● **INSTRUCTIONS FOR THE TASK**
I'd like the number of lines in the material below that include the word "turquoise", written with no other text.

● **DATA SHOWN**
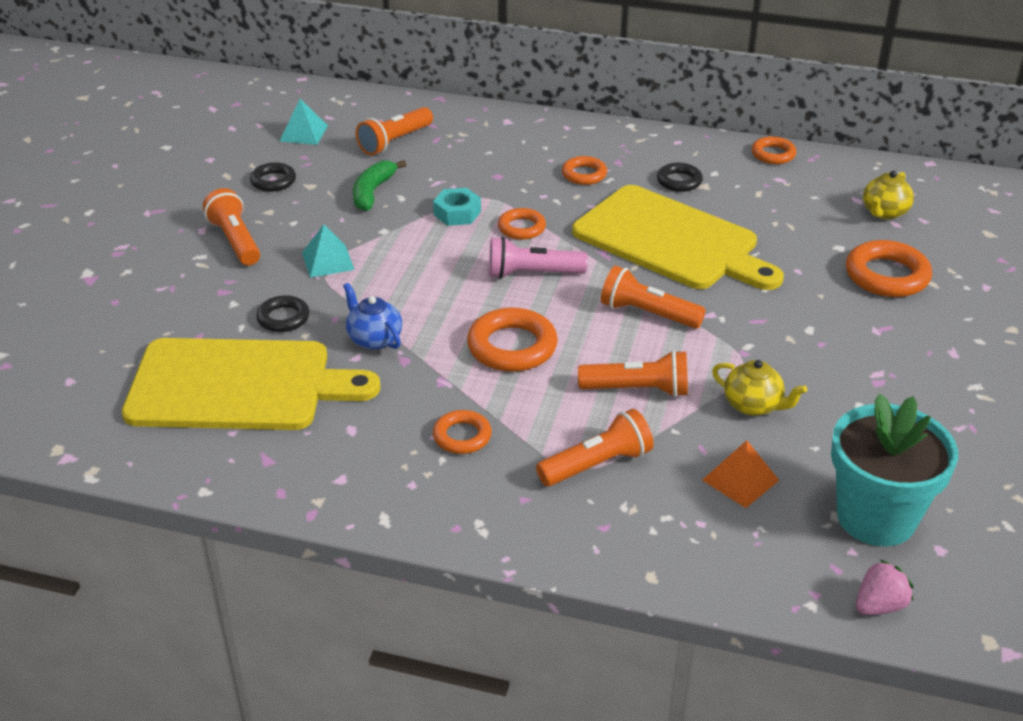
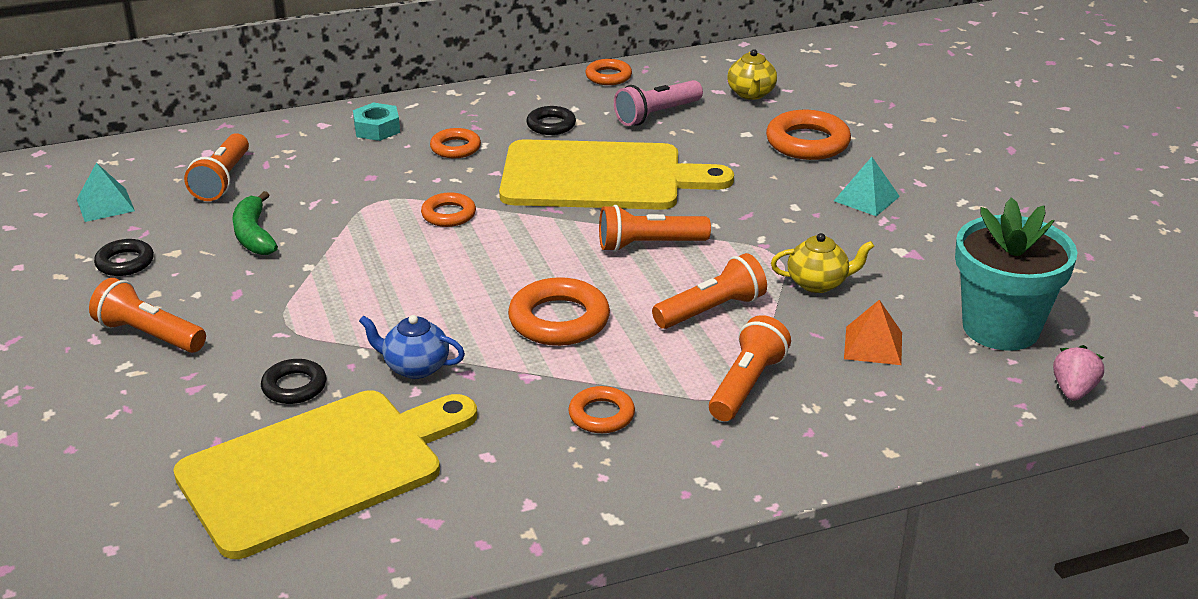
camera: 35 degrees left, 5 degrees down
(327, 261) = (280, 316): turquoise pyramid -> turquoise pyramid (866, 198)
(457, 213) = (368, 224): turquoise nut -> turquoise nut (377, 129)
(532, 274) = (505, 251): pink flashlight -> pink flashlight (656, 115)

● **REPLY**
2